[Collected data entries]
------------------------------------
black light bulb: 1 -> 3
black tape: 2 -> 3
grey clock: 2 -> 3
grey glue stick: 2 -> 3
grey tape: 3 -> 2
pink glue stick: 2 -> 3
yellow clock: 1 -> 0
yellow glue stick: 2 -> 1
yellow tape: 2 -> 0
------------------------------------
- **TASK GOAL**:
Output all of the records above exactly as they appear.

- **SOLUTION TO THIS TASK**:
black light bulb: 1 -> 3
black tape: 2 -> 3
grey clock: 2 -> 3
grey glue stick: 2 -> 3
grey tape: 3 -> 2
pink glue stick: 2 -> 3
yellow clock: 1 -> 0
yellow glue stick: 2 -> 1
yellow tape: 2 -> 0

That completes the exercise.